- EXERCISE INSTRUCTIONS: Convert every line of the entries below into a JSON list of strings, one string per line, leaving out blank lines.
----- MATERIAL PROVIDED
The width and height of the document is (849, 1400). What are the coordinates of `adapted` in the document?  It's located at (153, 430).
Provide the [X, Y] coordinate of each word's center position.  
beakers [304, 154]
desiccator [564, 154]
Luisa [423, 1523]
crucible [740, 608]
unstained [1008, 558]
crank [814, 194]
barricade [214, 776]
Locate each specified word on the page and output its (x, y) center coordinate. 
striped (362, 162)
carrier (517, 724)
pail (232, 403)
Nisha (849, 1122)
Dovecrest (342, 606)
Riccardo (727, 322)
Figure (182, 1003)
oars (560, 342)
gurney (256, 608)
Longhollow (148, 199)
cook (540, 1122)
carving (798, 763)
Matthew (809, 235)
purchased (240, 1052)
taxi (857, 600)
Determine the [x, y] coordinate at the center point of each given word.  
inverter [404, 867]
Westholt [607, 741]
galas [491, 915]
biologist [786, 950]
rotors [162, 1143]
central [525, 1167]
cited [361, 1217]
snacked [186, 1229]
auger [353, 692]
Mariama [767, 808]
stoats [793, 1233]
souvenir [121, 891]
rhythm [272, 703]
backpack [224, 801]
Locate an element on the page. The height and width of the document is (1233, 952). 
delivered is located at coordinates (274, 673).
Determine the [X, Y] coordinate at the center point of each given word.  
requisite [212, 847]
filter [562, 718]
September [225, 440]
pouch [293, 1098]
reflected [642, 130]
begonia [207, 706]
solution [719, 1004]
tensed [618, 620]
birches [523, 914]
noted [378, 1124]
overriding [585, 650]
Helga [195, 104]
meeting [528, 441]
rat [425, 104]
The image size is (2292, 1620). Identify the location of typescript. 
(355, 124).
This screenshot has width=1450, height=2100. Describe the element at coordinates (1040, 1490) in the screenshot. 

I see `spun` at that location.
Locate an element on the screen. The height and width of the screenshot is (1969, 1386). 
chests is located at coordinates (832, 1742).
----------
- RESPONSE FOR THIS EXERCISE:
[
  "The width and height of the document is (849, 1400). What are the coordinates of `adapted` in the document?  It's located at (153, 430).",
  "Provide the [X, Y] coordinate of each word's center position.  ",
  "beakers [304, 154]",
  "desiccator [564, 154]",
  "Luisa [423, 1523]",
  "crucible [740, 608]",
  "unstained [1008, 558]",
  "crank [814, 194]",
  "barricade [214, 776]",
  "Locate each specified word on the page and output its (x, y) center coordinate. ",
  "striped (362, 162)",
  "carrier (517, 724)",
  "pail (232, 403)",
  "Nisha (849, 1122)",
  "Dovecrest (342, 606)",
  "Riccardo (727, 322)",
  "Figure (182, 1003)",
  "oars (560, 342)",
  "gurney (256, 608)",
  "Longhollow (148, 199)",
  "cook (540, 1122)",
  "carving (798, 763)",
  "Matthew (809, 235)",
  "purchased (240, 1052)",
  "taxi (857, 600)",
  "Determine the [x, y] coordinate at the center point of each given word.  ",
  "inverter [404, 867]",
  "Westholt [607, 741]",
  "galas [491, 915]",
  "biologist [786, 950]",
  "rotors [162, 1143]",
  "central [525, 1167]",
  "cited [361, 1217]",
  "snacked [186, 1229]",
  "auger [353, 692]",
  "Mariama [767, 808]",
  "stoats [793, 1233]",
  "souvenir [121, 891]",
  "rhythm [272, 703]",
  "backpack [224, 801]",
  "Locate an element on the page. The height and width of the document is (1233, 952). ",
  "delivered is located at coordinates (274, 673).",
  "Determine the [X, Y] coordinate at the center point of each given word.  ",
  "requisite [212, 847]",
  "filter [562, 718]",
  "September [225, 440]",
  "pouch [293, 1098]",
  "reflected [642, 130]",
  "begonia [207, 706]",
  "solution [719, 1004]",
  "tensed [618, 620]",
  "birches [523, 914]",
  "noted [378, 1124]",
  "overriding [585, 650]",
  "Helga [195, 104]",
  "meeting [528, 441]",
  "rat [425, 104]",
  "The image size is (2292, 1620). Identify the location of typescript. ",
  "(355, 124).",
  "This screenshot has width=1450, height=2100. Describe the element at coordinates (1040, 1490) in the screenshot. ",
  "I see `spun` at that location.",
  "Locate an element on the screen. The height and width of the screenshot is (1969, 1386). ",
  "chests is located at coordinates (832, 1742)."
]